Spatial reasoning data:
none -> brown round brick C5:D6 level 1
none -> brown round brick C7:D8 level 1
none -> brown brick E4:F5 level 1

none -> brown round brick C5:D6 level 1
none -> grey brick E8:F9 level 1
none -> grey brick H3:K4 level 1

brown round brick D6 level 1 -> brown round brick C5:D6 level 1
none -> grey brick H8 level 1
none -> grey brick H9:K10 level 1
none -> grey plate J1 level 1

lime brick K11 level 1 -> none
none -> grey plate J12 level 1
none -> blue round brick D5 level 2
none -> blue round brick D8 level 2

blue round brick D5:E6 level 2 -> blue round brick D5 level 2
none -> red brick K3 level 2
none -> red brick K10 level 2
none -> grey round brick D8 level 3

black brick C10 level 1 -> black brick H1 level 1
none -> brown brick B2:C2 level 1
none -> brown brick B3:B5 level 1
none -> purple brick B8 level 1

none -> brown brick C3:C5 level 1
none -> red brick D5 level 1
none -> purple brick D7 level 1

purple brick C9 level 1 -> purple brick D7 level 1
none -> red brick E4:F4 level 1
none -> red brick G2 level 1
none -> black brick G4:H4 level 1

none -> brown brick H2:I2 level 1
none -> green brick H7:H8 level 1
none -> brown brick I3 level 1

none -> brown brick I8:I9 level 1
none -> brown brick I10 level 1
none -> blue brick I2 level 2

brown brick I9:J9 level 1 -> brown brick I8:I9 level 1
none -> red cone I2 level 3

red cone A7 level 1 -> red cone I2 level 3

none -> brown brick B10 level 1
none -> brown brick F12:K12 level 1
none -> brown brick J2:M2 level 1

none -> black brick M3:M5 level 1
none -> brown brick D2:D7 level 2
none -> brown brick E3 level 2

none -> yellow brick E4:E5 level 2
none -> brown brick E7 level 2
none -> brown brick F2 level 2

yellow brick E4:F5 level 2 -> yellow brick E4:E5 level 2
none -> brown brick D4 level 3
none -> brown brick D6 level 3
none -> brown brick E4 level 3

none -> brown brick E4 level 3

The task: Check every line above for the string "blue" and copy those that have it.

Response to the task:
none -> blue round brick D5 level 2
none -> blue round brick D8 level 2
blue round brick D5:E6 level 2 -> blue round brick D5 level 2
none -> blue brick I2 level 2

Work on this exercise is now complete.